(Object matching data)
▬▬▬▬▬▬▬▬▬▬
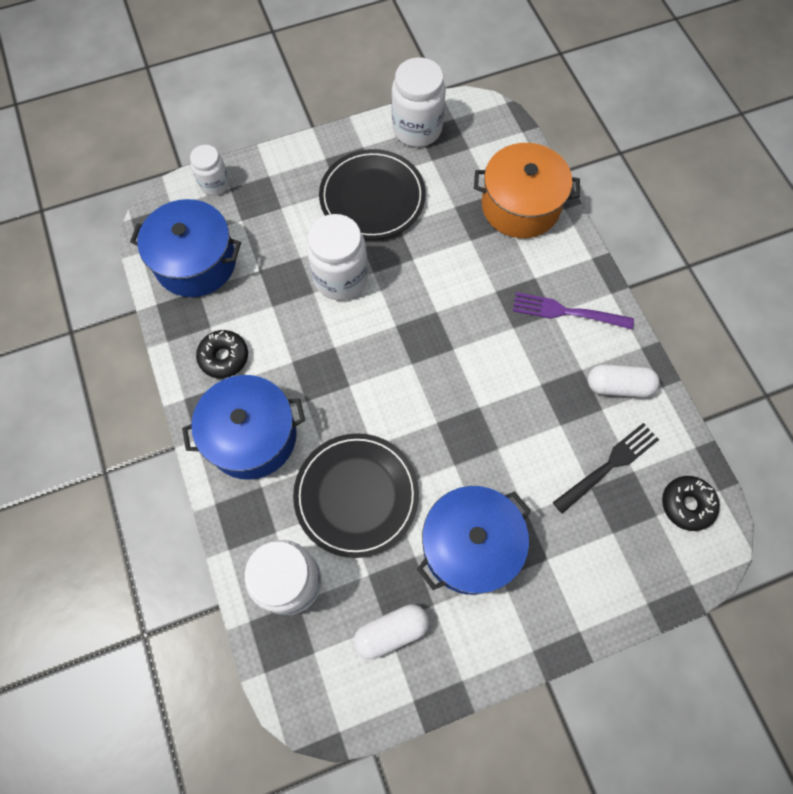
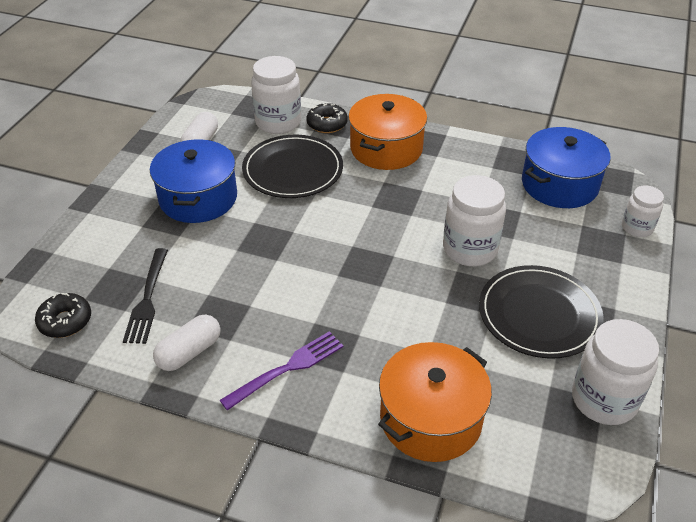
camera: 130 degrees right, 25 degrees down
(224, 357) = (459, 162): black donut -> black donut (327, 124)
(252, 436) = (386, 148): blue pot -> orange pot

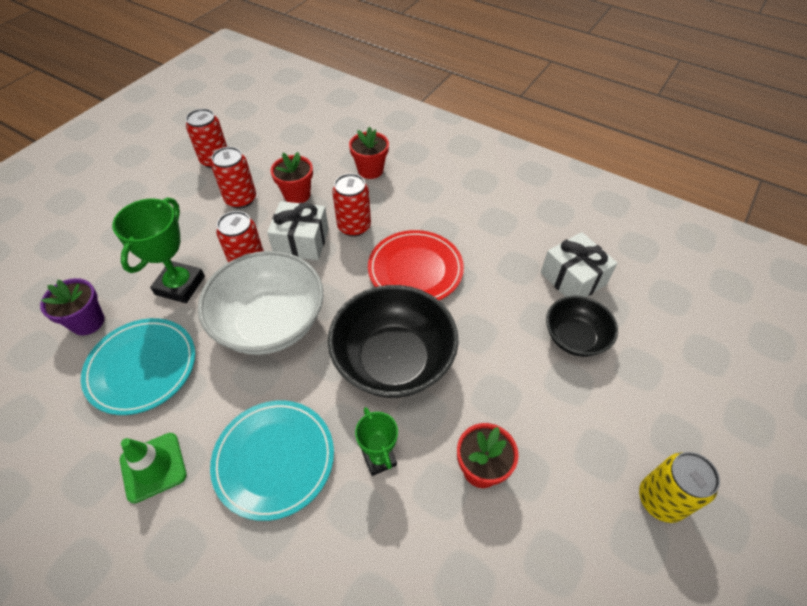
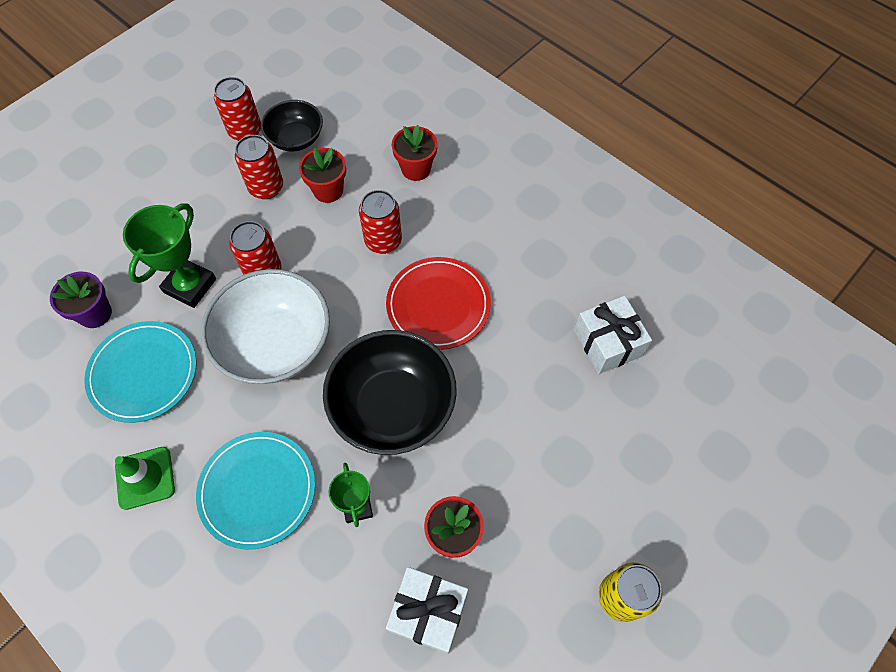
camera: 10 degrees right, 10 degrees up
(301, 242) = (323, 252): white gift -> white gift (428, 612)
(575, 338) = (588, 413): black bowl -> black bowl (296, 138)

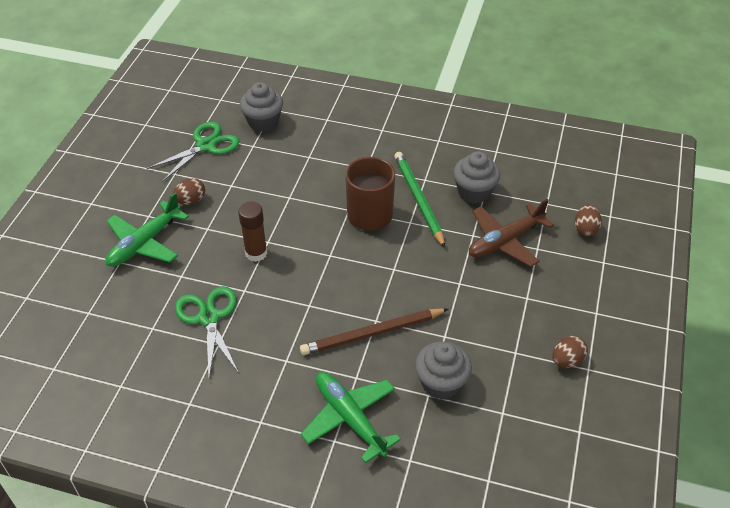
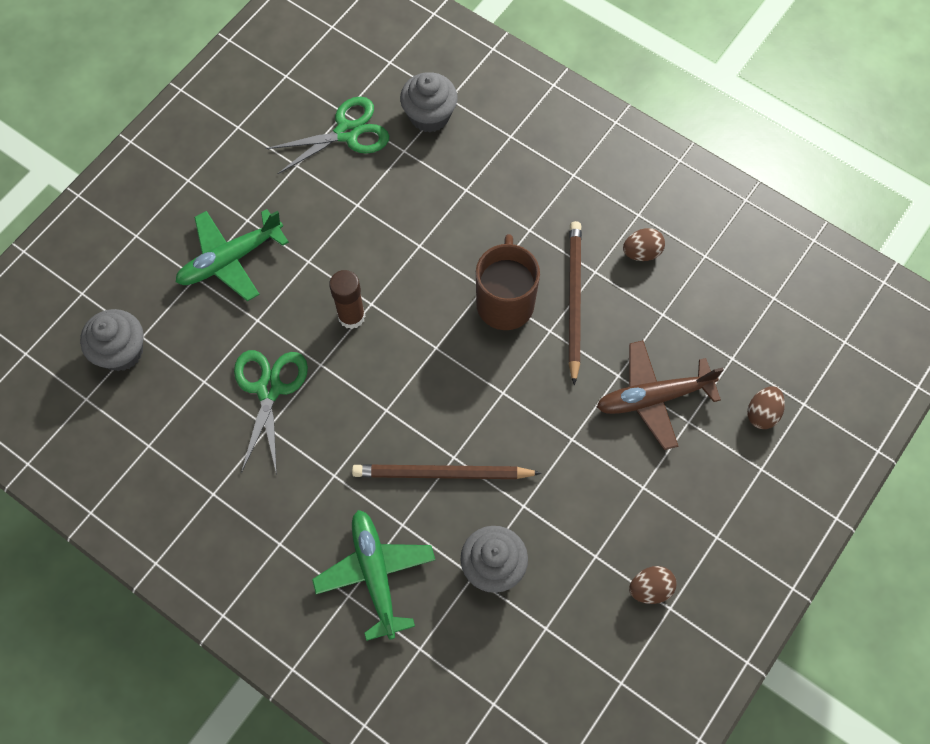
camera: 20 degrees right, 20 degrees up
(191, 201) = (302, 213): brown egg -> brown egg (641, 252)
(418, 199) = (573, 300): green pencil -> brown pencil
(474, 192) = (648, 311): grey cupcake -> grey cupcake (121, 351)

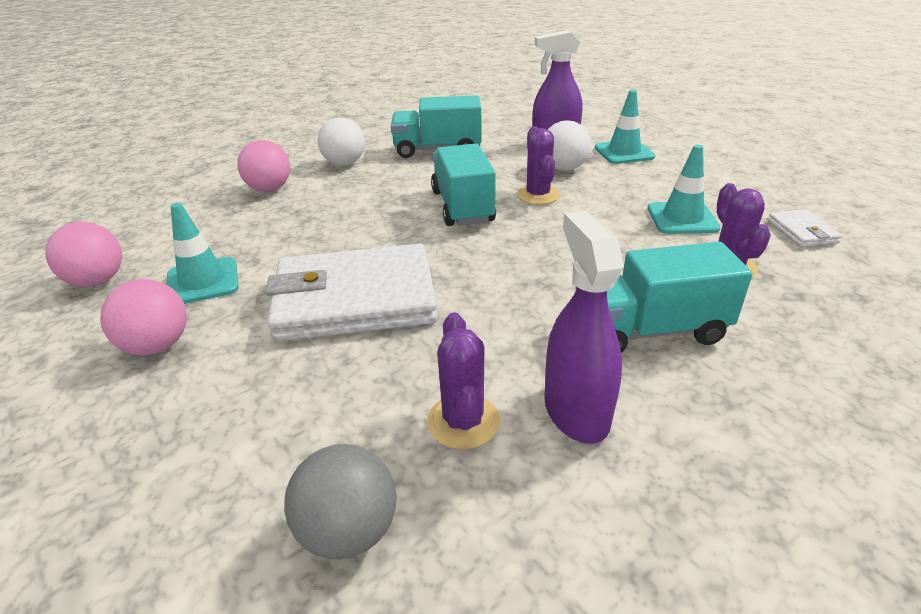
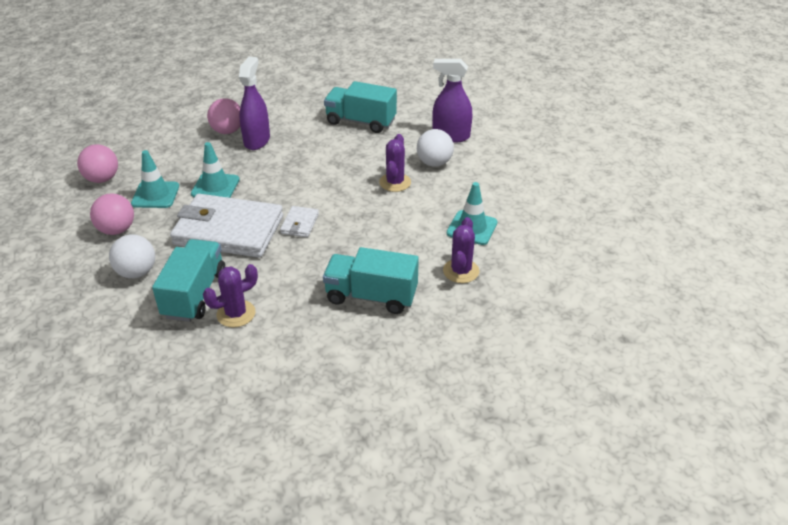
camera: 20 degrees right, 5 degrees up
(344, 163) = (288, 119): white ball -> white ball (137, 272)
(349, 531) = (156, 344): grey ball -> none
(462, 206) = (338, 179): turquoise truck -> turquoise truck (194, 294)
(463, 421) = (236, 314): purple cactus -> purple cactus turned 45 degrees clockwise
(576, 411) = (292, 326): purple spray bottle -> purple spray bottle (257, 140)
(624, 152) = (493, 159): turquoise traffic cone -> turquoise traffic cone (215, 187)
(801, 232) = (540, 260): white wallet -> white wallet (300, 224)

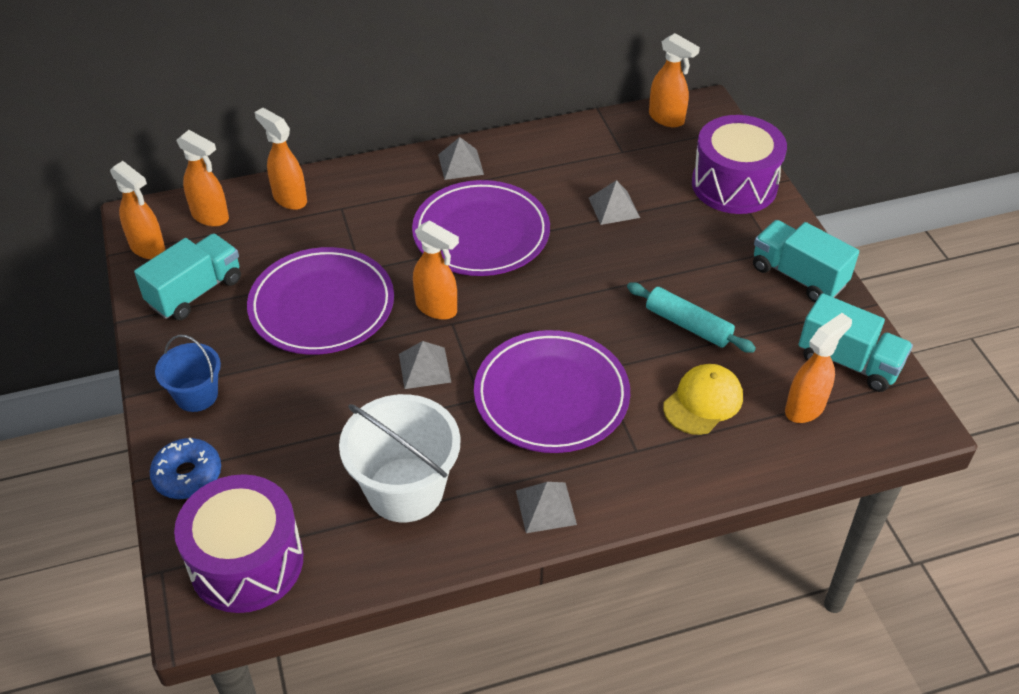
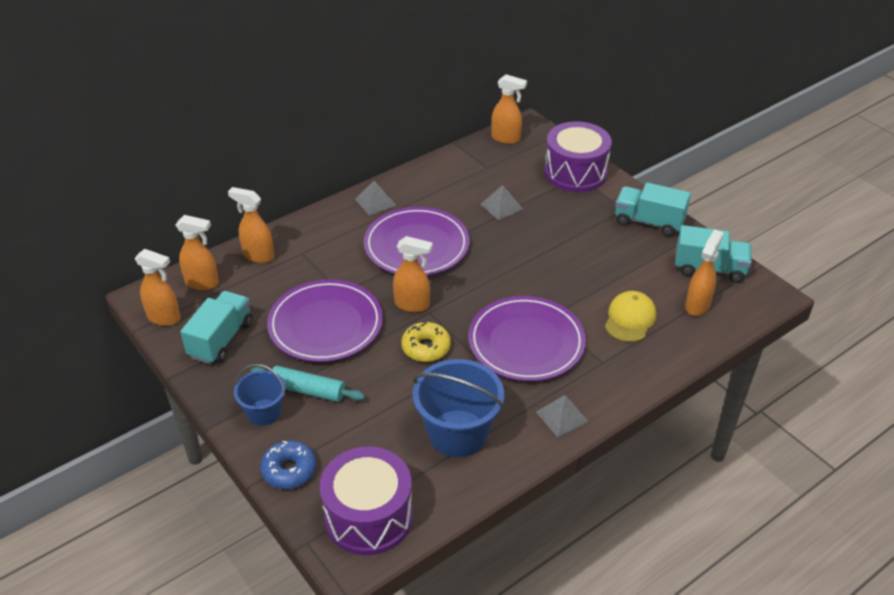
camera: 20 degrees left, 5 degrees down
(405, 489) = (457, 433): white bucket -> blue bucket
(424, 368) = (426, 347): grey pyramid -> yellow donut
(688, 325) = (593, 272): turquoise rolling pin -> turquoise rolling pin (308, 390)

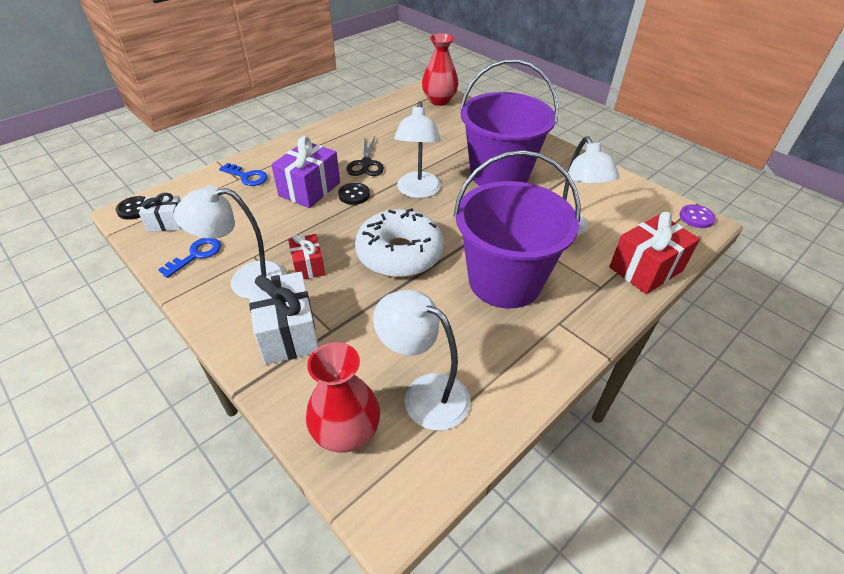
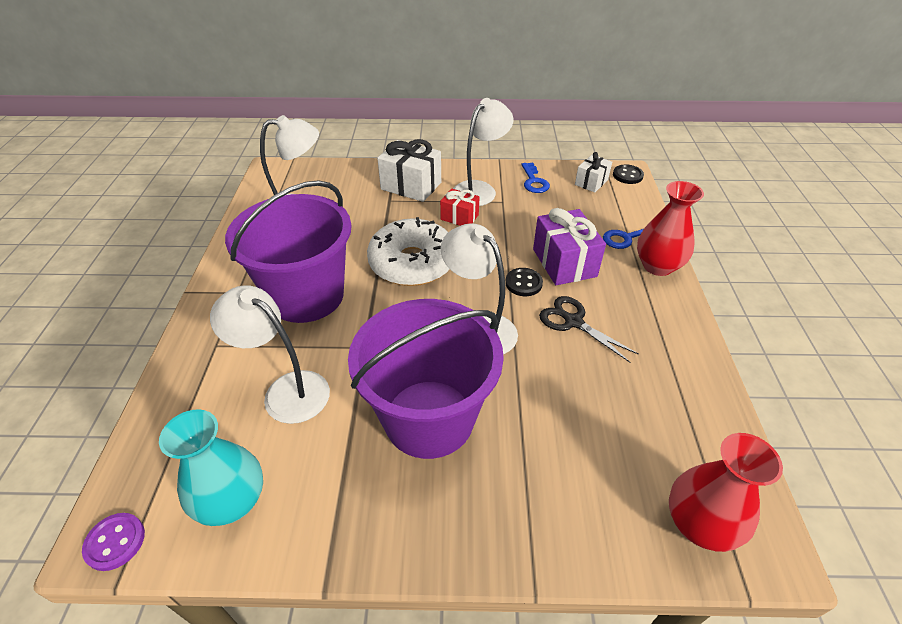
camera: 135 degrees right, 0 degrees up
(346, 432) = (321, 175): red vase -> red vase (657, 266)
(627, 200) = (233, 501): none -> turquoise vase
(645, 269) = (173, 396): red gift -> none

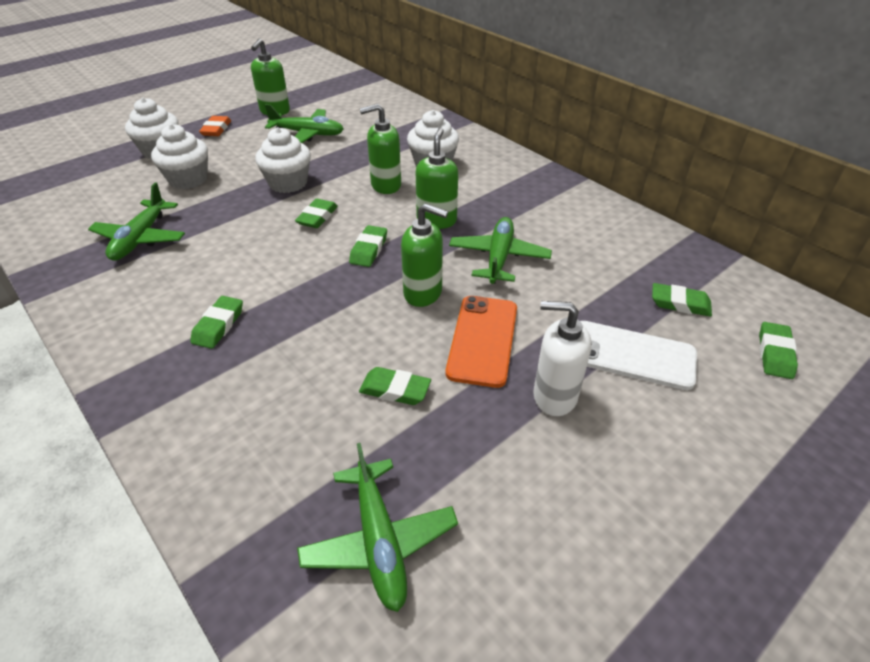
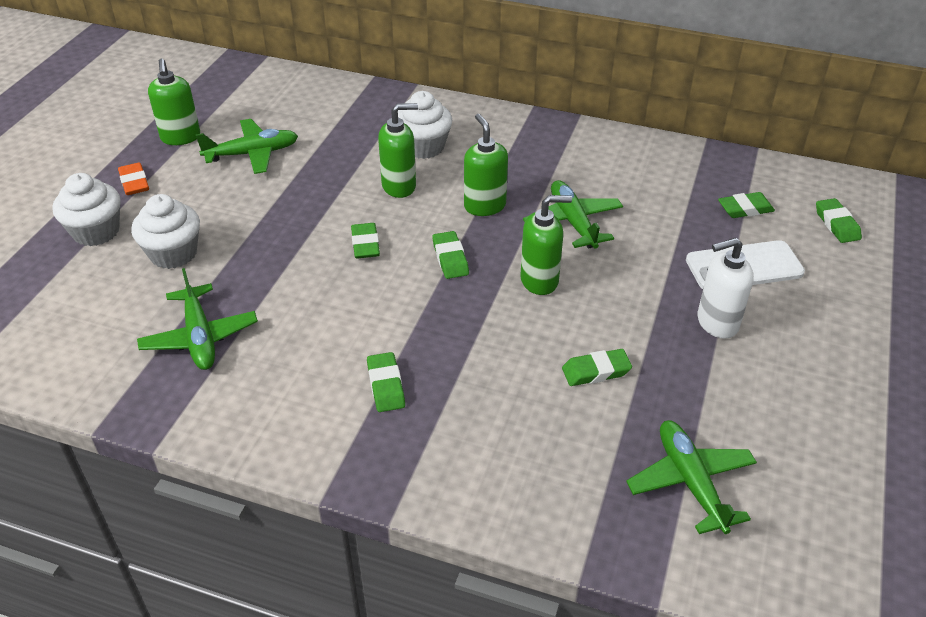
camera: 30 degrees left, 0 degrees up
(288, 183) = (294, 218): white cupcake -> none
(379, 541) = (690, 482): green plane -> green plane turned 150 degrees counterclockwise
(385, 185) = (399, 186): green soap dispenser -> green soap dispenser turned 150 degrees counterclockwise
(483, 340) = (626, 301): orange phone -> none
▬▬▬▬▬▬▬▬▬▬
A reply should hold exactly the lines from the one containing "camera: 30 degrees left, 0 degrees up" through the end of the data above, nothing more.

camera: 30 degrees left, 0 degrees up
(288, 183) = (294, 218): white cupcake -> none
(379, 541) = (690, 482): green plane -> green plane turned 150 degrees counterclockwise
(385, 185) = (399, 186): green soap dispenser -> green soap dispenser turned 150 degrees counterclockwise
(483, 340) = (626, 301): orange phone -> none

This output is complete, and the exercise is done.